● MATERIALS PROVIDED:
+--
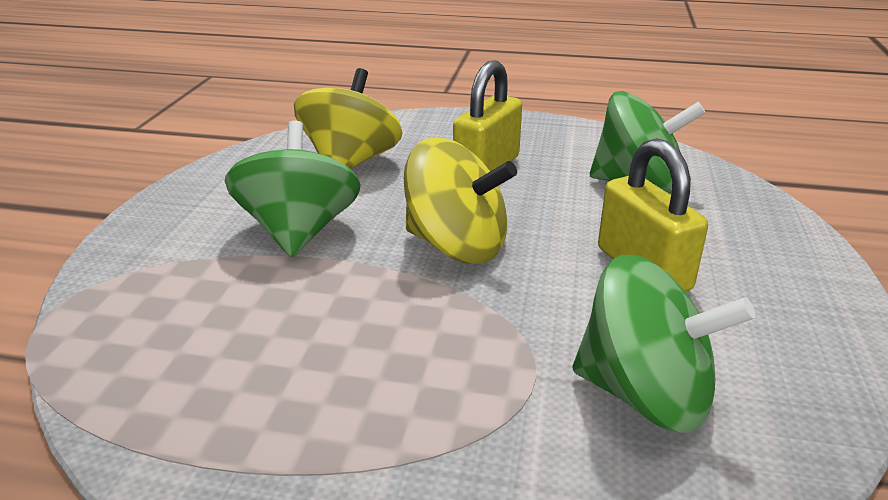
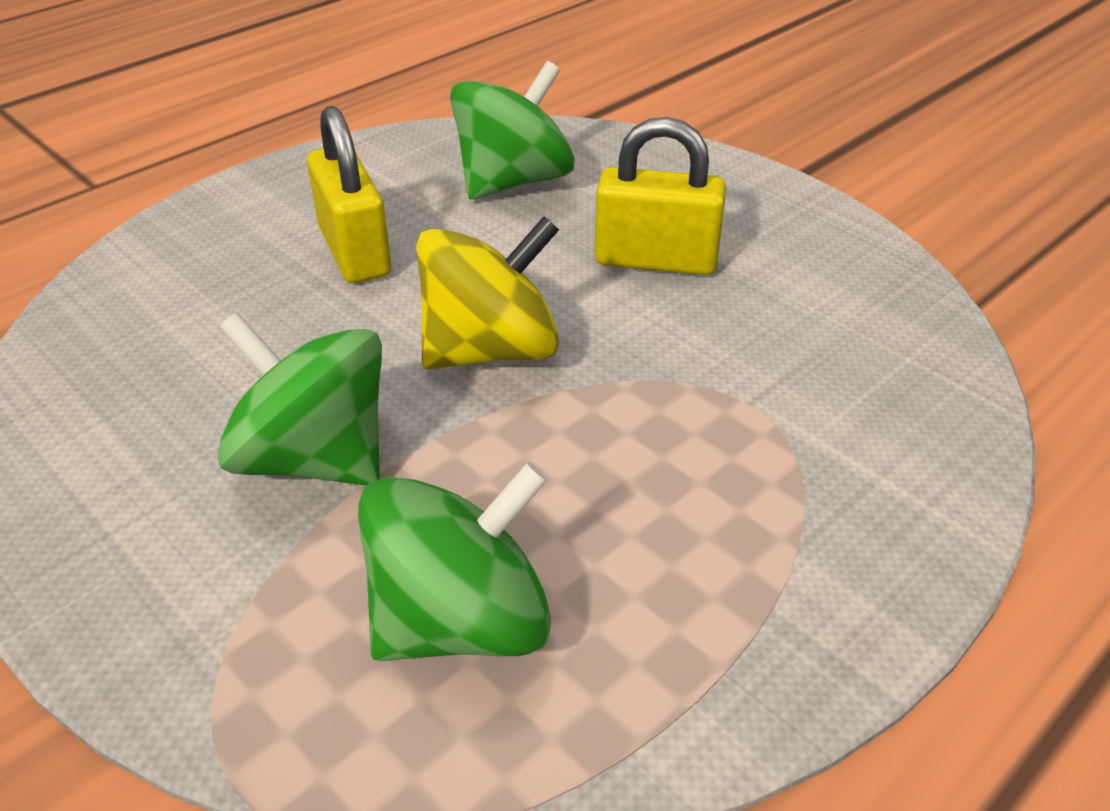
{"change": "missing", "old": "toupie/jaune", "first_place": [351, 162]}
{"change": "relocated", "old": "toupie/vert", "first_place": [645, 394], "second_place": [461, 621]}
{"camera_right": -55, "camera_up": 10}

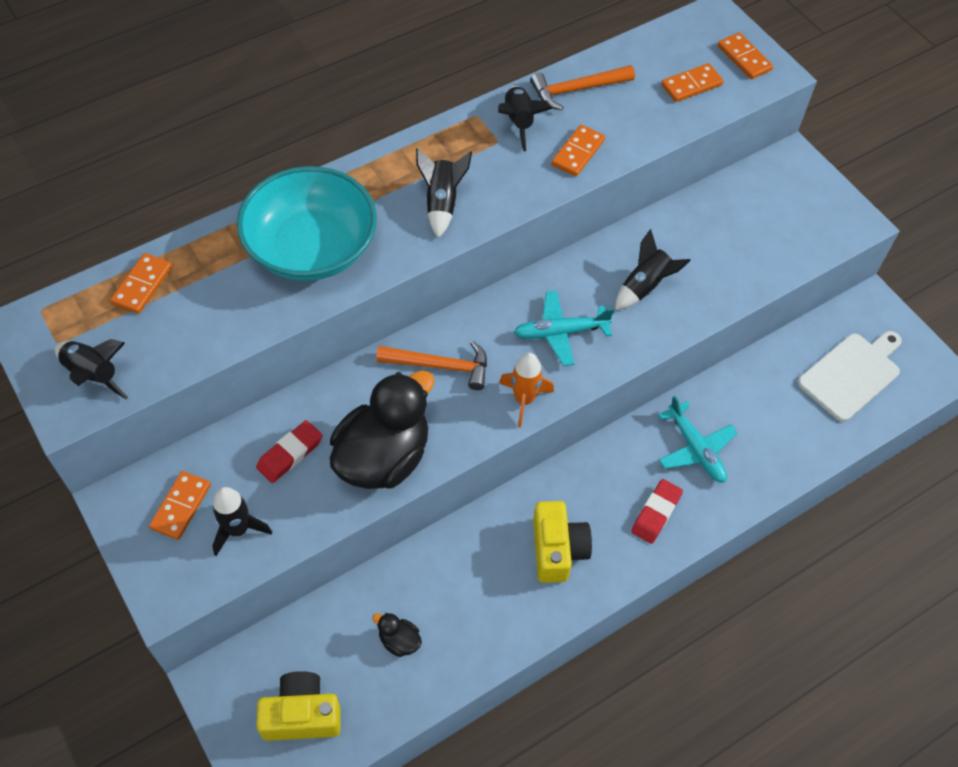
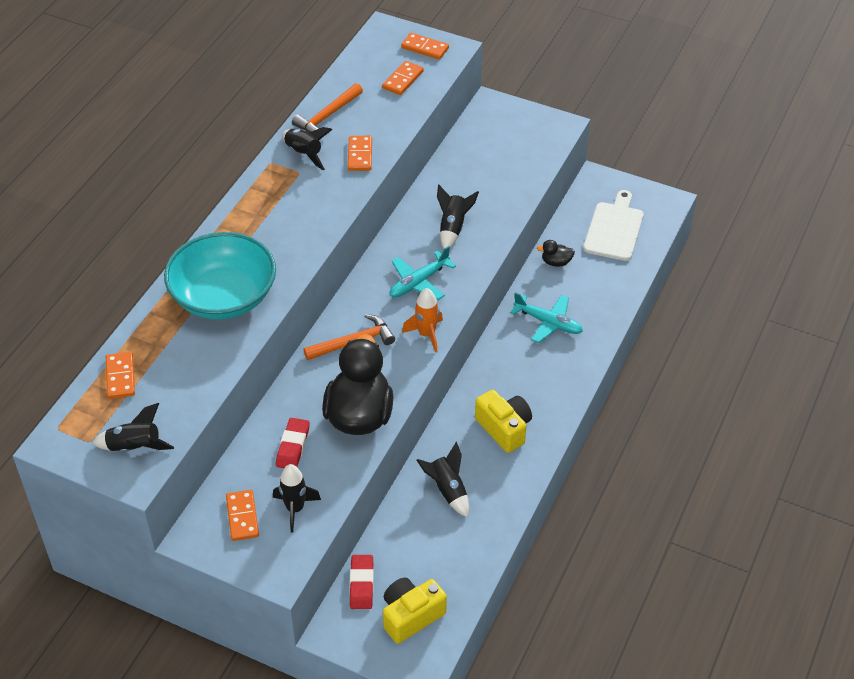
{"change": "relocated", "old": "fusée/noir", "first_place": [442, 203], "second_place": [447, 490]}
{"change": "relocated", "old": "gomme/rouge", "first_place": [656, 513], "second_place": [361, 584]}
{"change": "relocated", "old": "canard/noir", "first_place": [399, 641], "second_place": [556, 262]}
{"camera_right": -30, "camera_up": -10}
+--
● THE PROBLEM:
Provide only the number of lines above that contain the word "toupie".

● RESPONSE TO THE TASK:
2